● **GIVEN TASK**: Quote the entries below word for word, starting from their first line and ending with the line that contains "Locate an element". Include both of those lines and nothing after the second.

● **LISTED ENTRIES**:
####
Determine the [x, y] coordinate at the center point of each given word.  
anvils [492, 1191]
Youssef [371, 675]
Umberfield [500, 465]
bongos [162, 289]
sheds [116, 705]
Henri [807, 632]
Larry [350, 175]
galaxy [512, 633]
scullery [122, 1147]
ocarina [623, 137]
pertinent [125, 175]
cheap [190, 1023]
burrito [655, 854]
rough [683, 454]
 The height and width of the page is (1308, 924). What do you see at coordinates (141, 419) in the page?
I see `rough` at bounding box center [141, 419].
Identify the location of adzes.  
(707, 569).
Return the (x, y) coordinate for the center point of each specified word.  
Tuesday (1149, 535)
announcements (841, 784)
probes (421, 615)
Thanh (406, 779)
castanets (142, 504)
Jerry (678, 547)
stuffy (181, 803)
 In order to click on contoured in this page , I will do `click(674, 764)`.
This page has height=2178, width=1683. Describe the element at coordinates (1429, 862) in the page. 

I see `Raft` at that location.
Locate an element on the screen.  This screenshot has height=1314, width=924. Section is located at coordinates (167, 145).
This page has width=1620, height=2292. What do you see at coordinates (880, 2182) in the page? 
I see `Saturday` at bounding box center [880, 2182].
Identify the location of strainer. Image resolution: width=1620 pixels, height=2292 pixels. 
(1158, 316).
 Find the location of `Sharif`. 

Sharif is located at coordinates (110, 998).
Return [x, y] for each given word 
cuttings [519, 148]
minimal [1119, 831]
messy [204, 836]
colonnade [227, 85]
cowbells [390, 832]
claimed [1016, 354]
####
● **OUTPUT FOR THIS TASK**:
Determine the [x, y] coordinate at the center point of each given word.  
anvils [492, 1191]
Youssef [371, 675]
Umberfield [500, 465]
bongos [162, 289]
sheds [116, 705]
Henri [807, 632]
Larry [350, 175]
galaxy [512, 633]
scullery [122, 1147]
ocarina [623, 137]
pertinent [125, 175]
cheap [190, 1023]
burrito [655, 854]
rough [683, 454]
 The height and width of the page is (1308, 924). What do you see at coordinates (141, 419) in the page?
I see `rough` at bounding box center [141, 419].
Identify the location of adzes.  
(707, 569).
Return the (x, y) coordinate for the center point of each specified word.  
Tuesday (1149, 535)
announcements (841, 784)
probes (421, 615)
Thanh (406, 779)
castanets (142, 504)
Jerry (678, 547)
stuffy (181, 803)
 In order to click on contoured in this page , I will do `click(674, 764)`.
This page has height=2178, width=1683. Describe the element at coordinates (1429, 862) in the page. 

I see `Raft` at that location.
Locate an element on the screen.  This screenshot has height=1314, width=924. Section is located at coordinates (167, 145).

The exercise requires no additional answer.